━━━━━ AVAILABLE DATA ━━━━━
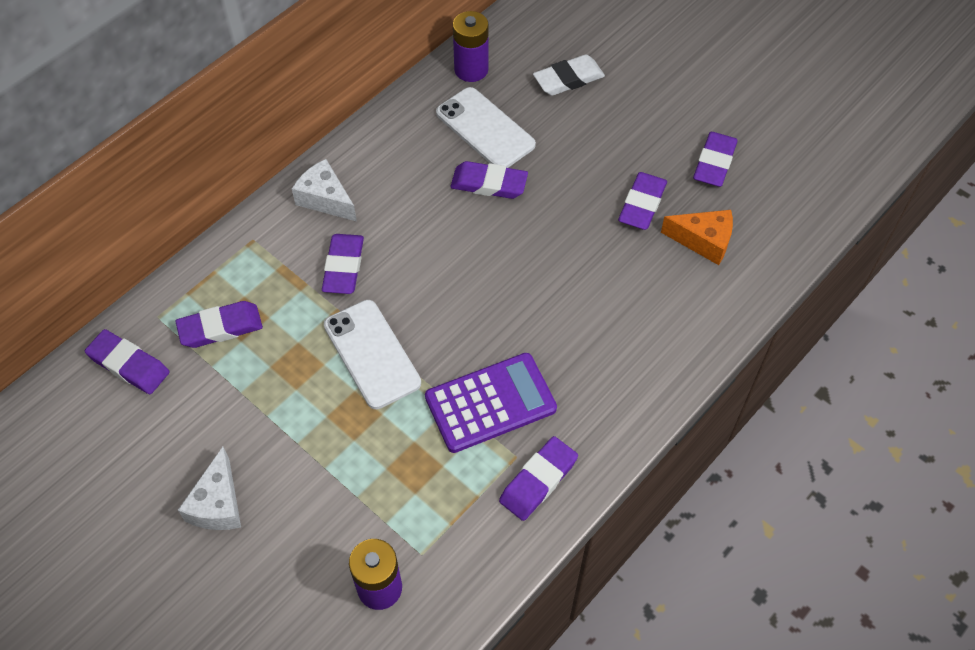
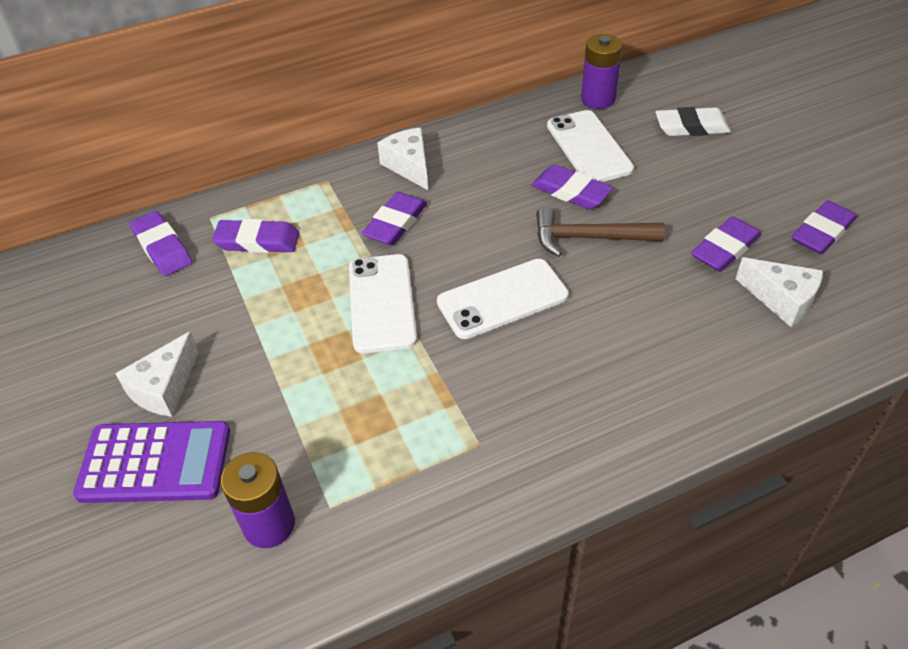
camera: 25 degrees right, 10 degrees down
(476, 315) = (502, 299): none -> white phone
(490, 403) = (477, 383): purple calculator -> purple calculator (155, 462)
(525, 228) = (589, 238): none -> brown hammer
(538, 481) = (491, 476): purple eraser -> none
(703, 241) = (782, 300): orange cheese -> white cheese

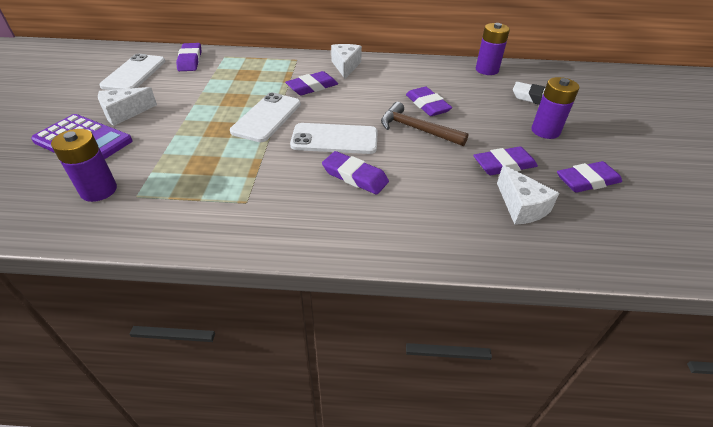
camera: 25 degrees right, 5 degrees down
(257, 241) = (235, 72): purple eraser -> purple eraser (355, 176)
(588, 147) = (459, 89): white phone -> white phone (134, 73)
(733, 176) = (545, 131): none -> purple battery

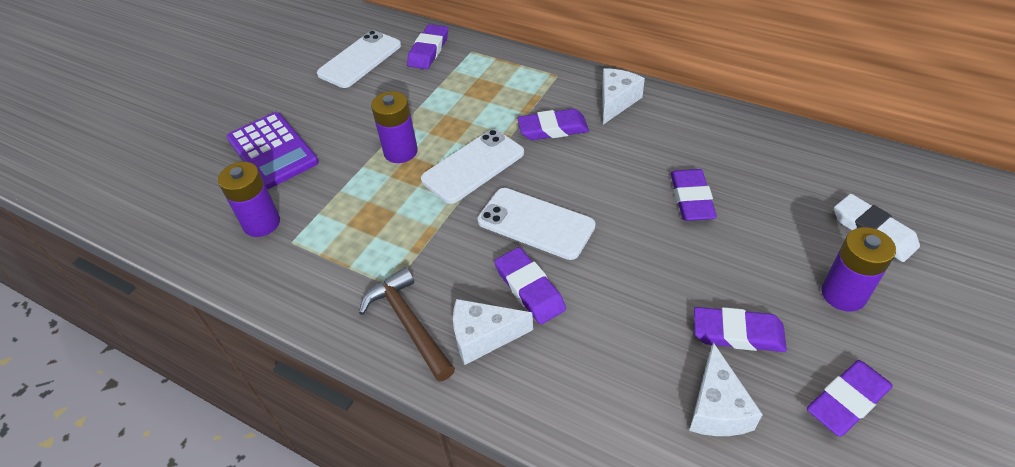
camera: 30 degrees right, 5 degrees up
(124, 113) = (326, 120): white cheese -> white cheese (483, 337)
(417, 129) = (651, 237): brown hammer -> brown hammer (409, 324)
(487, 70) = (826, 154): purple battery -> purple battery (400, 152)
(587, 181) = (847, 401): purple eraser -> purple eraser turned 45 degrees counterclockwise

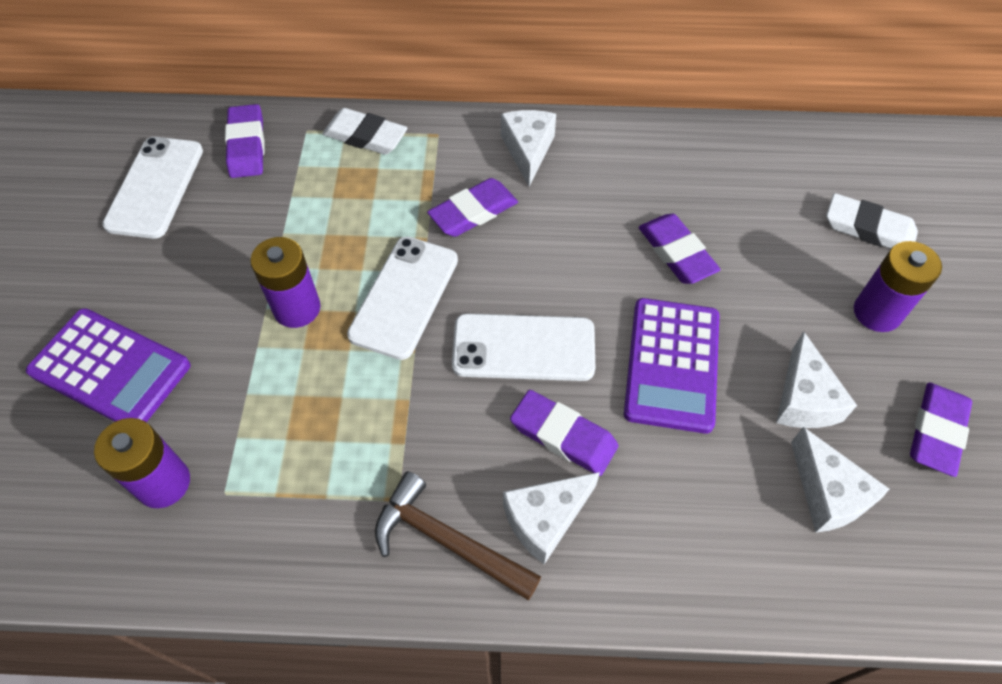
camera: 30 degrees left, 10 degrees up
(507, 64) = (365, 136): none -> white eraser
(641, 272) = (672, 365): none -> purple calculator
(737, 333) = (804, 399): purple eraser -> white cheese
━━━━━
For this exercise, please reproduce the records above exactly and drop the images.

EXPECTED ANSWER »
camera: 25 degrees right, 10 degrees down
(476, 315) = (502, 299): none -> white phone
(490, 403) = (477, 383): purple calculator -> purple calculator (155, 462)
(525, 228) = (589, 238): none -> brown hammer
(538, 481) = (491, 476): purple eraser -> none
(703, 241) = (782, 300): orange cheese -> white cheese

camera: 25 degrees right, 5 degrees down
(257, 241) = (235, 72): purple eraser -> purple eraser (355, 176)
(588, 147) = (459, 89): white phone -> white phone (134, 73)
(733, 176) = (545, 131): none -> purple battery

camera: 30 degrees right, 5 degrees up
(124, 113) = (326, 120): white cheese -> white cheese (483, 337)
(417, 129) = (651, 237): brown hammer -> brown hammer (409, 324)
(487, 70) = (826, 154): purple battery -> purple battery (400, 152)
(587, 181) = (847, 401): purple eraser -> purple eraser turned 45 degrees counterclockwise

camera: 30 degrees left, 10 degrees up
(507, 64) = (365, 136): none -> white eraser
(641, 272) = (672, 365): none -> purple calculator
(737, 333) = (804, 399): purple eraser -> white cheese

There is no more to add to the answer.